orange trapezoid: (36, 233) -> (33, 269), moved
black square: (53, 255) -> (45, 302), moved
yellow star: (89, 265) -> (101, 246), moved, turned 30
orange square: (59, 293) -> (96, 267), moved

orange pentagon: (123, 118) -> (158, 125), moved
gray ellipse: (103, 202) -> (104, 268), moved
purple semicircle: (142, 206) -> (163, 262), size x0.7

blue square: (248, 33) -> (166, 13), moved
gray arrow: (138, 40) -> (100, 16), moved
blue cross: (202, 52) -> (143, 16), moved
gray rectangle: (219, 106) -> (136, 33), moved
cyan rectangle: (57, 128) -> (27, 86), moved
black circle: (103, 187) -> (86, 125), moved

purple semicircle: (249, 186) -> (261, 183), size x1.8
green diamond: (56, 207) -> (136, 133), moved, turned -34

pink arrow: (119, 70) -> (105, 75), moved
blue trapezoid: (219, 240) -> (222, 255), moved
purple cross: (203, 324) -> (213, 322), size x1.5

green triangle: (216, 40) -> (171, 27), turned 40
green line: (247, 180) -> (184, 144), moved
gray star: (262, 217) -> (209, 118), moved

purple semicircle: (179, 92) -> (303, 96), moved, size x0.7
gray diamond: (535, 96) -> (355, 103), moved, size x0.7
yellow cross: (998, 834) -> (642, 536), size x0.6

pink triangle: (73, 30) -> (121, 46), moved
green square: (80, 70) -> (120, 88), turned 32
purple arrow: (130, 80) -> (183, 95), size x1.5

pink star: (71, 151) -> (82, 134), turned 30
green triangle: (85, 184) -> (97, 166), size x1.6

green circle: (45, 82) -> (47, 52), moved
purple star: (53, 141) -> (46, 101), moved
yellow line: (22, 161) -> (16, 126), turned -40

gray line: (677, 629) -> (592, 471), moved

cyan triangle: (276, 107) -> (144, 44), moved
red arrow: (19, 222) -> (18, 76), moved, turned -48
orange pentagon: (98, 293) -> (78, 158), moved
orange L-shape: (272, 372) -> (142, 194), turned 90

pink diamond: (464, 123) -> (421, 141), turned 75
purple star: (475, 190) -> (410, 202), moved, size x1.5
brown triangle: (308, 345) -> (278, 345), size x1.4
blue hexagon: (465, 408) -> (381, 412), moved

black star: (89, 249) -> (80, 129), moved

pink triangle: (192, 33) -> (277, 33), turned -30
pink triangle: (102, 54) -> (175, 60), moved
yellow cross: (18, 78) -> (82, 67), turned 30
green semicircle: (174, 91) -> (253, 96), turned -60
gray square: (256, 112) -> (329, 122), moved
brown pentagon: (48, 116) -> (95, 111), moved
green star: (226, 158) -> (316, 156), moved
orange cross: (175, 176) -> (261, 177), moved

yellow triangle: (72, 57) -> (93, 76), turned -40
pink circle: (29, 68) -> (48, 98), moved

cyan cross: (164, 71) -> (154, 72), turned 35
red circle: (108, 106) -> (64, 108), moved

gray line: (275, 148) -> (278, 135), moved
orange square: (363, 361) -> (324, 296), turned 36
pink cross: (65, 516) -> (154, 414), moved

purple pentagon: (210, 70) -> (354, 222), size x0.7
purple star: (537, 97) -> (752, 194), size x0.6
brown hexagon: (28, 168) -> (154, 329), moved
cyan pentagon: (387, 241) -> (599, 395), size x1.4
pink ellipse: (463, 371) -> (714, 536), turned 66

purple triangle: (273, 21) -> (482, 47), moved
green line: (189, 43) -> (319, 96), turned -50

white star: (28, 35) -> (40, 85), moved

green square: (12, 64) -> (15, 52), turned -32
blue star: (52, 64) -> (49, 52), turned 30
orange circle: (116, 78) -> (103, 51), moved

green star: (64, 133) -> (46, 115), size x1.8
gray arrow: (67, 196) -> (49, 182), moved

____________

ABOUT THIS EXERCISE: Down to the last line, return the data above exactly.

RESPONSE TO THE EXERCISE:
orange trapezoid: (36, 233) -> (33, 269), moved
black square: (53, 255) -> (45, 302), moved
yellow star: (89, 265) -> (101, 246), moved, turned 30
orange square: (59, 293) -> (96, 267), moved

orange pentagon: (123, 118) -> (158, 125), moved
gray ellipse: (103, 202) -> (104, 268), moved
purple semicircle: (142, 206) -> (163, 262), size x0.7

blue square: (248, 33) -> (166, 13), moved
gray arrow: (138, 40) -> (100, 16), moved
blue cross: (202, 52) -> (143, 16), moved
gray rectangle: (219, 106) -> (136, 33), moved
cyan rectangle: (57, 128) -> (27, 86), moved
black circle: (103, 187) -> (86, 125), moved

purple semicircle: (249, 186) -> (261, 183), size x1.8
green diamond: (56, 207) -> (136, 133), moved, turned -34

pink arrow: (119, 70) -> (105, 75), moved
blue trapezoid: (219, 240) -> (222, 255), moved
purple cross: (203, 324) -> (213, 322), size x1.5

green triangle: (216, 40) -> (171, 27), turned 40
green line: (247, 180) -> (184, 144), moved
gray star: (262, 217) -> (209, 118), moved

purple semicircle: (179, 92) -> (303, 96), moved, size x0.7
gray diamond: (535, 96) -> (355, 103), moved, size x0.7
yellow cross: (998, 834) -> (642, 536), size x0.6

pink triangle: (73, 30) -> (121, 46), moved
green square: (80, 70) -> (120, 88), turned 32
purple arrow: (130, 80) -> (183, 95), size x1.5

pink star: (71, 151) -> (82, 134), turned 30
green triangle: (85, 184) -> (97, 166), size x1.6

green circle: (45, 82) -> (47, 52), moved
purple star: (53, 141) -> (46, 101), moved
yellow line: (22, 161) -> (16, 126), turned -40

gray line: (677, 629) -> (592, 471), moved

cyan triangle: (276, 107) -> (144, 44), moved
red arrow: (19, 222) -> (18, 76), moved, turned -48
orange pentagon: (98, 293) -> (78, 158), moved
orange L-shape: (272, 372) -> (142, 194), turned 90

pink diamond: (464, 123) -> (421, 141), turned 75
purple star: (475, 190) -> (410, 202), moved, size x1.5
brown triangle: (308, 345) -> (278, 345), size x1.4
blue hexagon: (465, 408) -> (381, 412), moved

black star: (89, 249) -> (80, 129), moved

pink triangle: (192, 33) -> (277, 33), turned -30
pink triangle: (102, 54) -> (175, 60), moved
yellow cross: (18, 78) -> (82, 67), turned 30
green semicircle: (174, 91) -> (253, 96), turned -60
gray square: (256, 112) -> (329, 122), moved
brown pentagon: (48, 116) -> (95, 111), moved
green star: (226, 158) -> (316, 156), moved
orange cross: (175, 176) -> (261, 177), moved

yellow triangle: (72, 57) -> (93, 76), turned -40
pink circle: (29, 68) -> (48, 98), moved

cyan cross: (164, 71) -> (154, 72), turned 35
red circle: (108, 106) -> (64, 108), moved

gray line: (275, 148) -> (278, 135), moved
orange square: (363, 361) -> (324, 296), turned 36
pink cross: (65, 516) -> (154, 414), moved

purple pentagon: (210, 70) -> (354, 222), size x0.7
purple star: (537, 97) -> (752, 194), size x0.6
brown hexagon: (28, 168) -> (154, 329), moved
cyan pentagon: (387, 241) -> (599, 395), size x1.4
pink ellipse: (463, 371) -> (714, 536), turned 66

purple triangle: (273, 21) -> (482, 47), moved
green line: (189, 43) -> (319, 96), turned -50

white star: (28, 35) -> (40, 85), moved

green square: (12, 64) -> (15, 52), turned -32
blue star: (52, 64) -> (49, 52), turned 30
orange circle: (116, 78) -> (103, 51), moved

green star: (64, 133) -> (46, 115), size x1.8
gray arrow: (67, 196) -> (49, 182), moved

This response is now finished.